Required task
Word for word, restate every line of the material.

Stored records
((

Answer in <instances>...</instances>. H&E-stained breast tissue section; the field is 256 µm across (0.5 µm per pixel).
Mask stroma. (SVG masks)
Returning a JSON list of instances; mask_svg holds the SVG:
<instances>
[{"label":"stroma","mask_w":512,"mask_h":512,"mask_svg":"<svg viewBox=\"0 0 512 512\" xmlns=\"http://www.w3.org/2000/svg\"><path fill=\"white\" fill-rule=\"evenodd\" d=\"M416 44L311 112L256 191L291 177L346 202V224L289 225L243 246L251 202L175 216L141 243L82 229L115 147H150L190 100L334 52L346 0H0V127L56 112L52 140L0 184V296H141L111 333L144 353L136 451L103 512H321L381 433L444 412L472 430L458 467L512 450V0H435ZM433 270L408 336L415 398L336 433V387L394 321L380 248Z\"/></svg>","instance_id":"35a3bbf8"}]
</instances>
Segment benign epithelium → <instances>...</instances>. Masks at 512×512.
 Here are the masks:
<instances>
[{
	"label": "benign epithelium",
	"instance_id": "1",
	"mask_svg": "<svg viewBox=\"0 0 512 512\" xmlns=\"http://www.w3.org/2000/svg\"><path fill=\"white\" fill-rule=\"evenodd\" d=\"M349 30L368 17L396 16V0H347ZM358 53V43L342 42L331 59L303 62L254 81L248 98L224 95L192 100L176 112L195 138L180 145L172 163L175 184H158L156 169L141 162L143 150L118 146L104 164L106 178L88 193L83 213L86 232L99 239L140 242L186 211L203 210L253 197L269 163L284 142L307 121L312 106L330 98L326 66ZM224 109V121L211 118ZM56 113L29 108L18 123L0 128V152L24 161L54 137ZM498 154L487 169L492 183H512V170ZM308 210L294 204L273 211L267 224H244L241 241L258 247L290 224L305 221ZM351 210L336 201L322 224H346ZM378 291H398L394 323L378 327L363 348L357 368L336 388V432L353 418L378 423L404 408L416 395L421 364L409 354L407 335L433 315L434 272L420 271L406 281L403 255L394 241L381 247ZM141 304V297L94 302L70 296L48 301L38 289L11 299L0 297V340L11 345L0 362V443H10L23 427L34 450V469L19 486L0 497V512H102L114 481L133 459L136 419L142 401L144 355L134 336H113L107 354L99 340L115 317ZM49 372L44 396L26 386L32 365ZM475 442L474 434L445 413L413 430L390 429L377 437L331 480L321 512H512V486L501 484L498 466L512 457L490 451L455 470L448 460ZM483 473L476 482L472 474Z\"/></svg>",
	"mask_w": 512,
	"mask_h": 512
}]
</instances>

))

Result of the exercise
Answer in <instances>...</instances>. H&E-stained breast tissue section; the field is 256 µm across (0.5 µm per pixel).
Mask stroma. (SVG masks)
Returning a JSON list of instances; mask_svg holds the SVG:
<instances>
[{"label":"stroma","mask_w":512,"mask_h":512,"mask_svg":"<svg viewBox=\"0 0 512 512\" xmlns=\"http://www.w3.org/2000/svg\"><path fill=\"white\" fill-rule=\"evenodd\" d=\"M416 44L311 112L256 191L291 177L346 202V224L289 225L243 246L251 202L175 216L141 243L82 229L115 147H150L190 100L334 52L346 0H0V127L56 112L52 140L0 184V296H141L111 333L144 353L136 451L103 512H321L381 433L444 412L472 430L458 467L512 450V0H435ZM433 270L408 336L415 398L336 433V387L394 321L380 248Z\"/></svg>","instance_id":"35a3bbf8"}]
</instances>
Segment benign epithelium → <instances>...</instances>. Masks at 512×512.
 Here are the masks:
<instances>
[{
	"label": "benign epithelium",
	"instance_id": "1",
	"mask_svg": "<svg viewBox=\"0 0 512 512\" xmlns=\"http://www.w3.org/2000/svg\"><path fill=\"white\" fill-rule=\"evenodd\" d=\"M349 30L368 17L396 16V0H347ZM358 53V43L342 42L331 59L303 62L254 81L248 98L224 95L192 100L176 112L195 138L180 145L172 163L175 184H158L156 169L141 162L143 150L118 146L104 164L106 178L88 193L83 213L86 232L99 239L140 242L186 211L203 210L253 197L269 163L284 142L307 121L312 106L330 98L326 66ZM224 109V121L211 118ZM56 113L29 108L18 123L0 128V152L24 161L54 137ZM498 154L487 169L492 183H512V170ZM308 210L294 204L273 211L267 224H244L241 241L258 247L290 224L305 221ZM351 210L336 201L322 224H346ZM378 291H398L394 323L378 327L363 348L357 368L336 388V432L353 418L378 423L404 408L416 395L421 364L409 354L407 335L433 315L434 272L420 271L406 281L403 255L394 241L381 247ZM141 304V297L94 302L70 296L48 301L38 289L11 299L0 297V340L11 345L0 362V443H10L23 427L34 450V469L19 486L0 497V512H102L114 481L133 459L136 419L142 401L144 355L134 336H113L107 354L99 340L115 317ZM49 372L44 396L26 386L32 365ZM475 442L474 434L445 413L413 430L390 429L377 437L331 480L321 512H512V486L501 484L498 466L512 457L490 451L455 470L448 460ZM483 473L476 482L472 474Z\"/></svg>",
	"mask_w": 512,
	"mask_h": 512
}]
</instances>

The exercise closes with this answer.